■ What the exercise asks
The lines below that include "BARO" are to be found and copied.

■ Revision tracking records
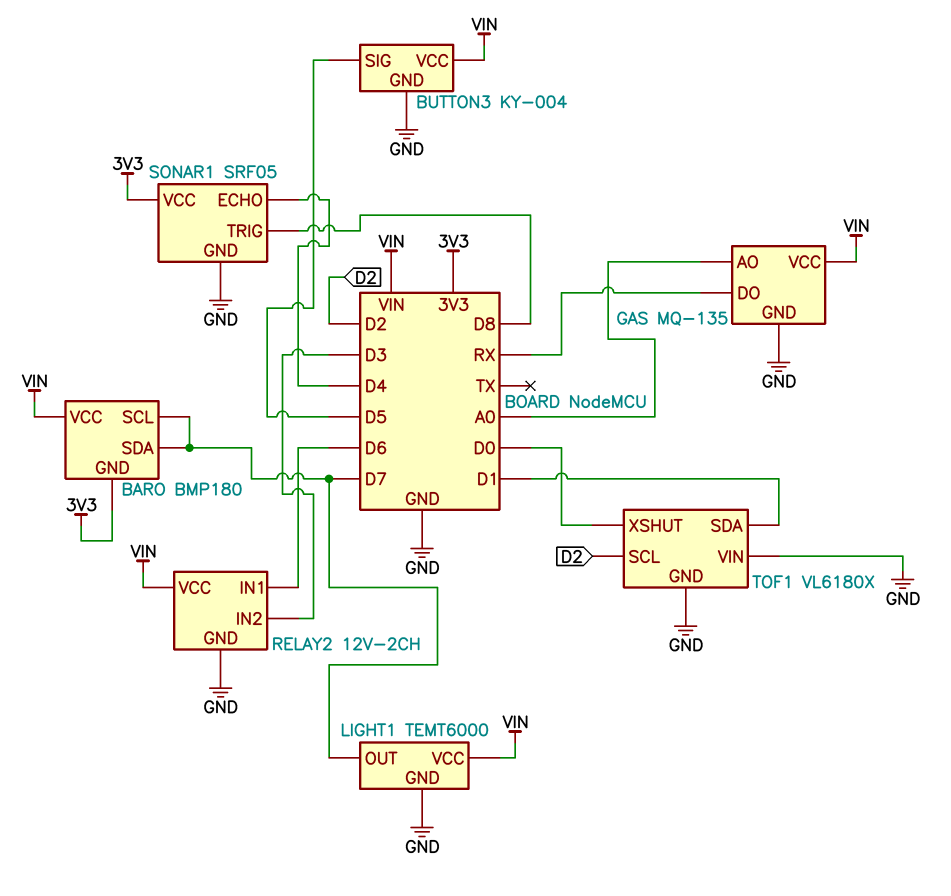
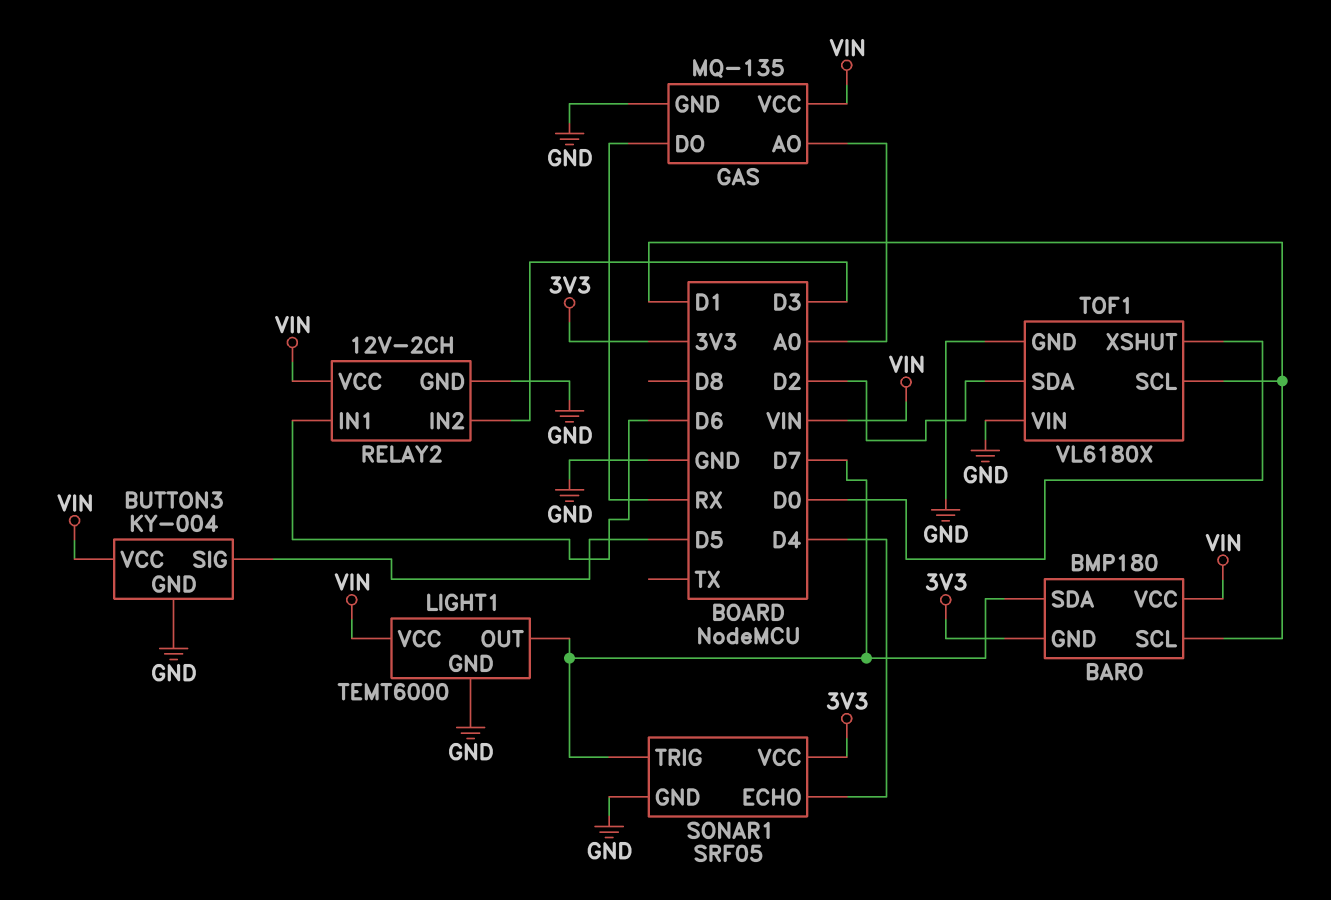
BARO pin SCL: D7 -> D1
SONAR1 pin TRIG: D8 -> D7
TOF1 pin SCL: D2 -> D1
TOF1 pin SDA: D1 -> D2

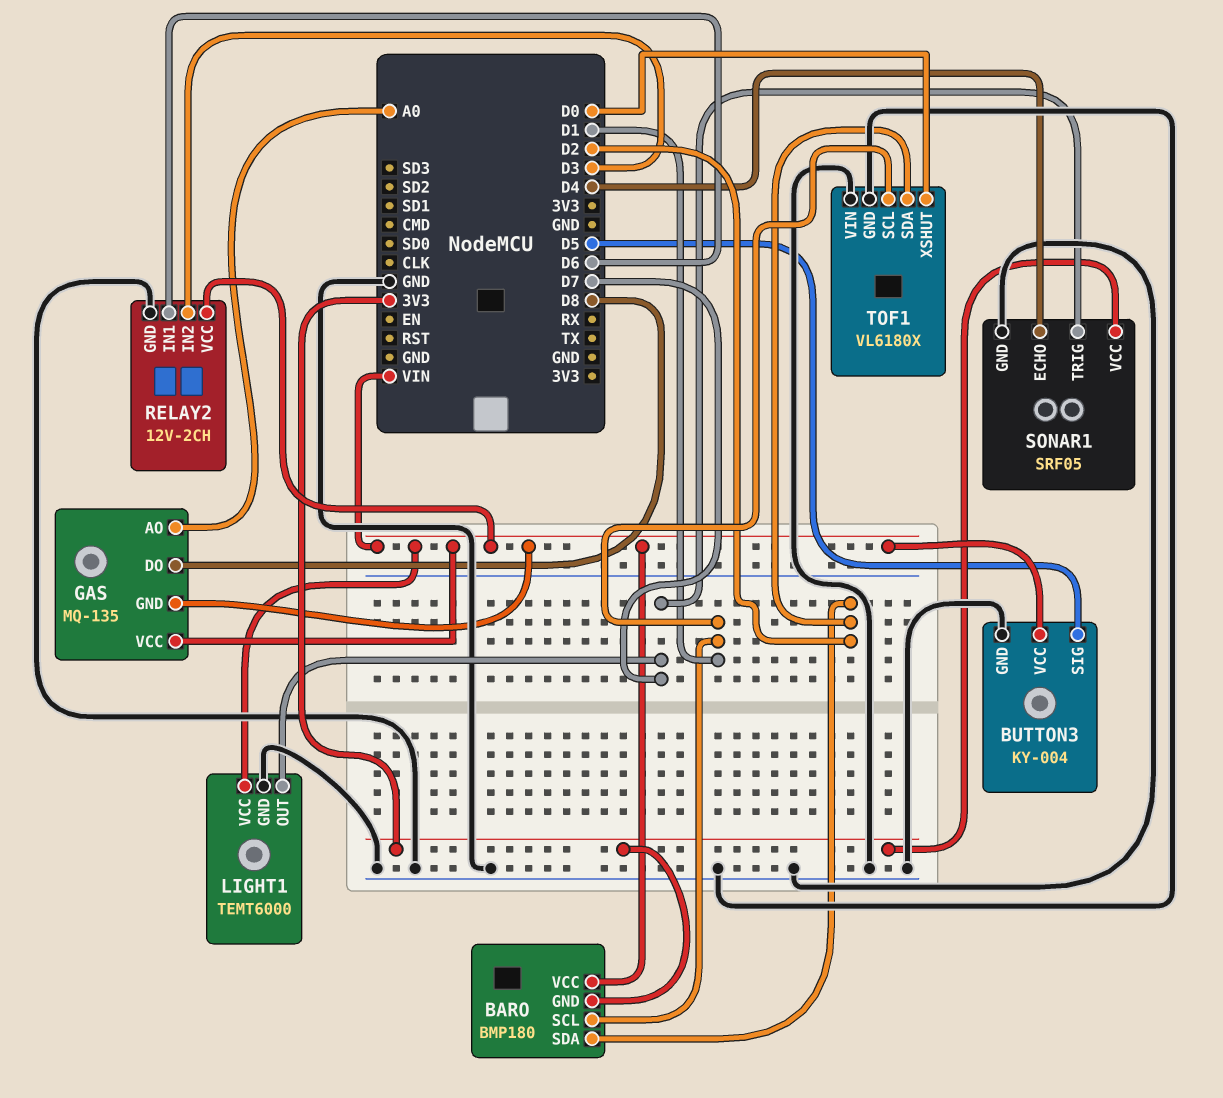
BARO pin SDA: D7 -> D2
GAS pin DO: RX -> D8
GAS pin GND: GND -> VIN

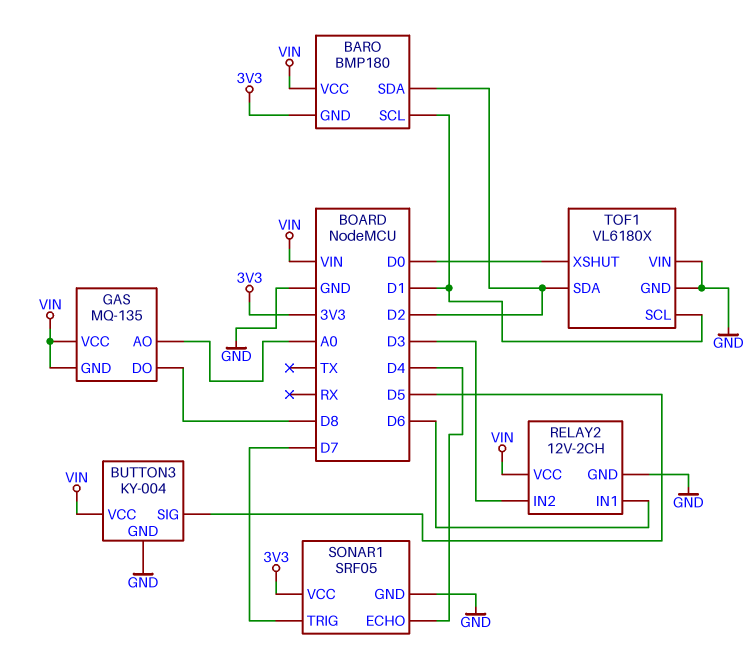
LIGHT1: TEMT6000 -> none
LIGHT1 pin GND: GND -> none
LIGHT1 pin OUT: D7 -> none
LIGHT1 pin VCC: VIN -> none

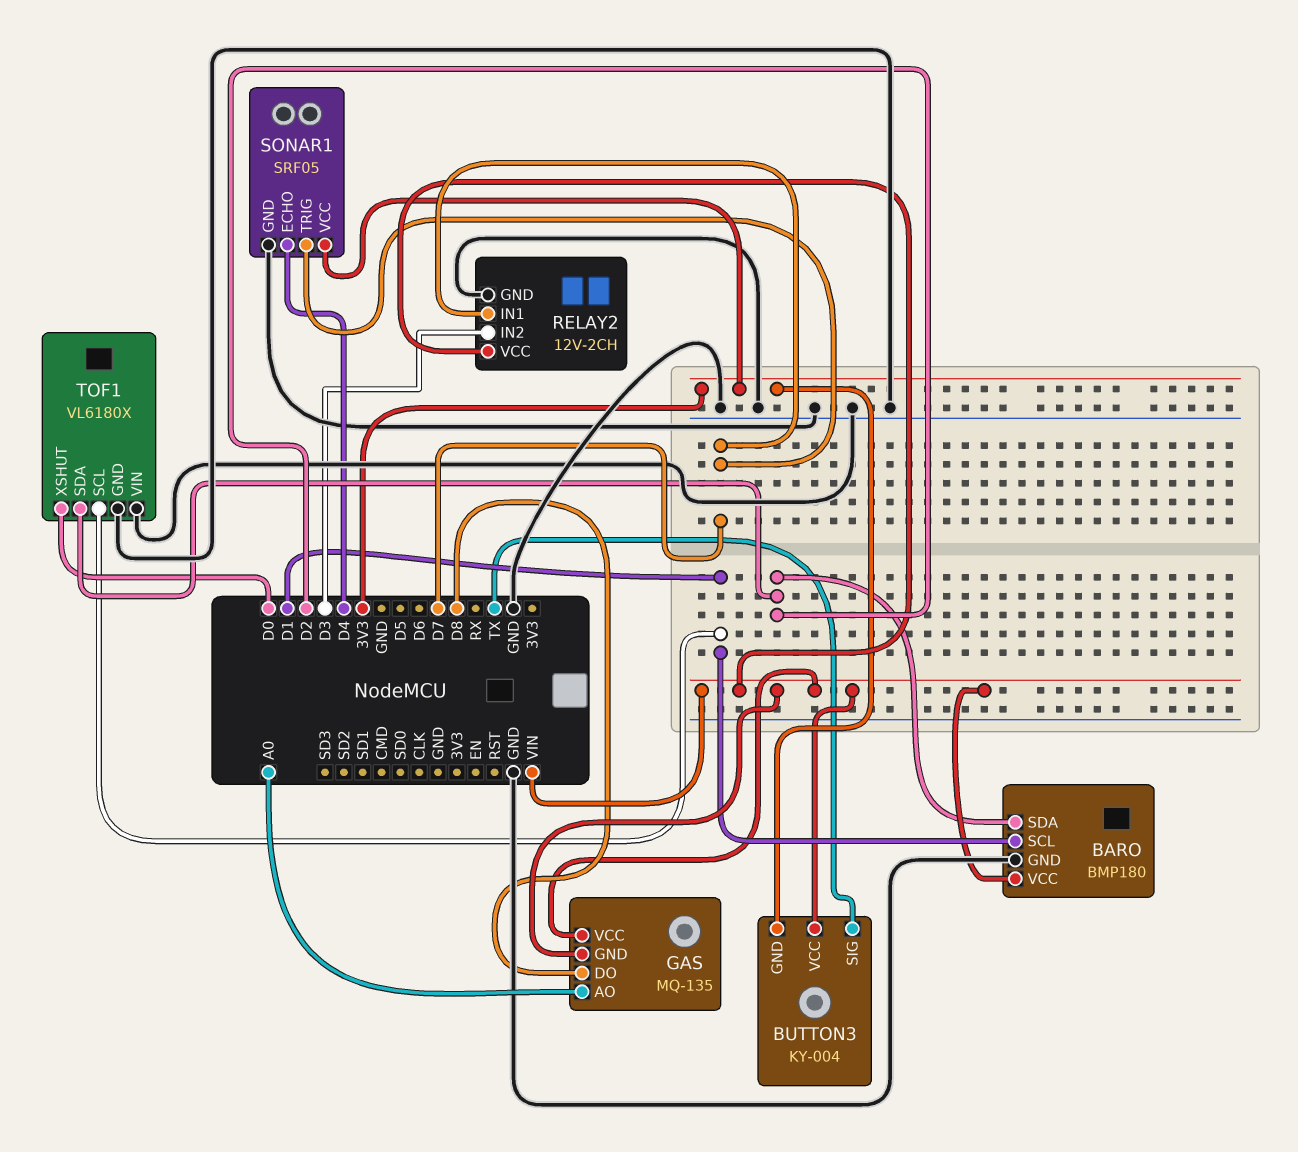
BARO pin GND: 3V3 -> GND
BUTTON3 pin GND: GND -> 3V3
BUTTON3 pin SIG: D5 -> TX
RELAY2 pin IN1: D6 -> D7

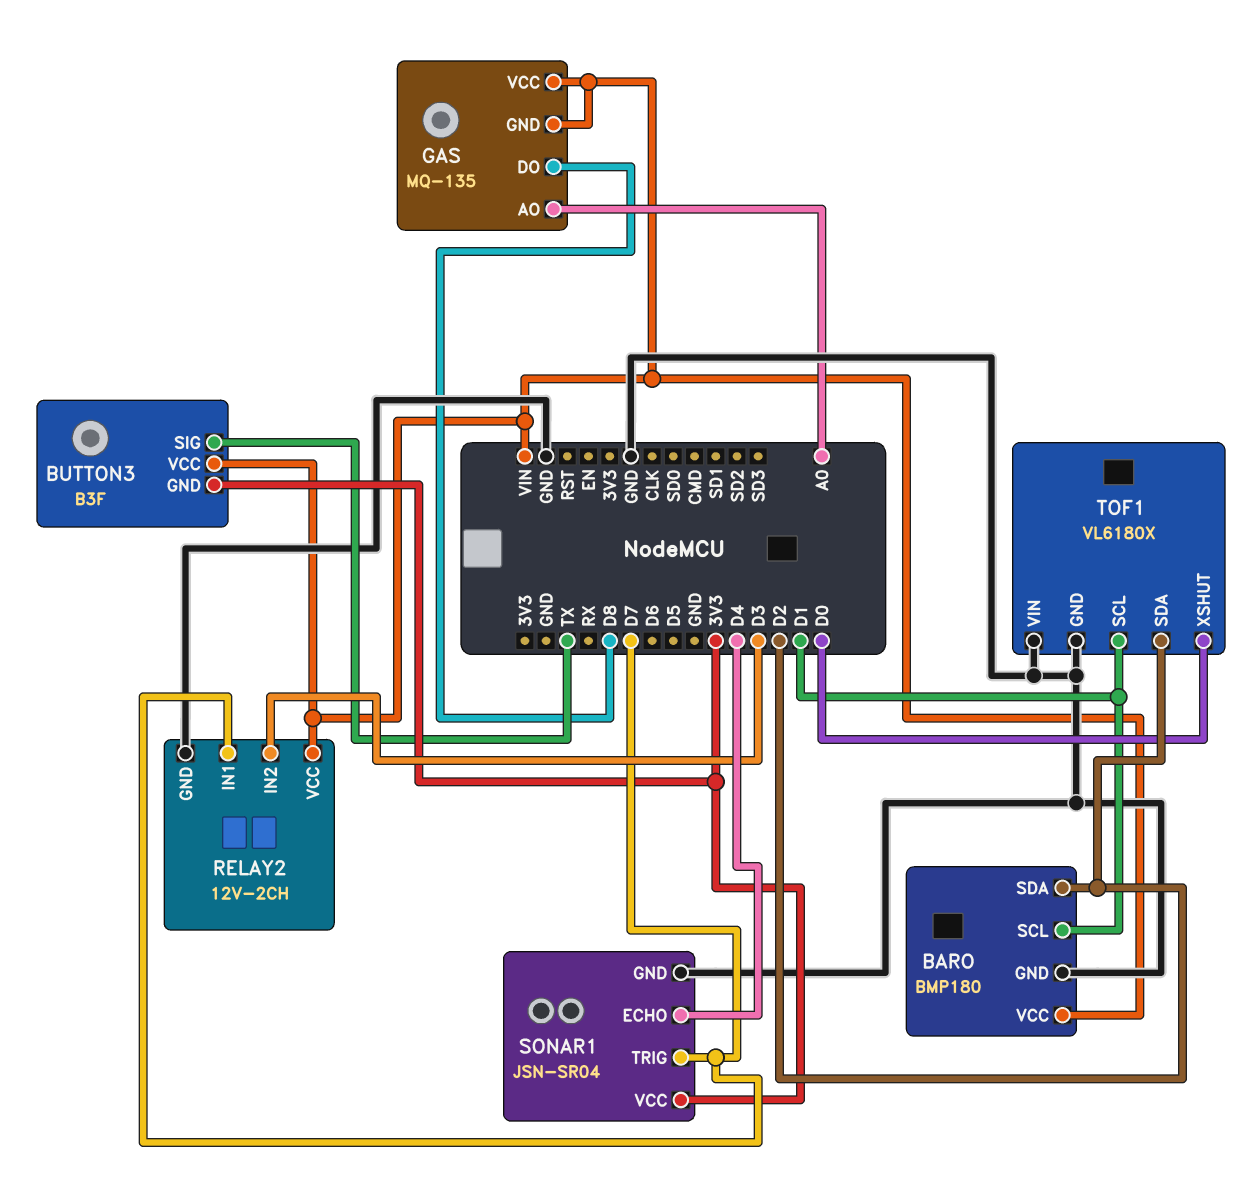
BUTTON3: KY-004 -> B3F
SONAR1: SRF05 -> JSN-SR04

■ Task output
BARO pin SCL: D7 -> D1
BARO pin SDA: D7 -> D2
BARO pin GND: 3V3 -> GND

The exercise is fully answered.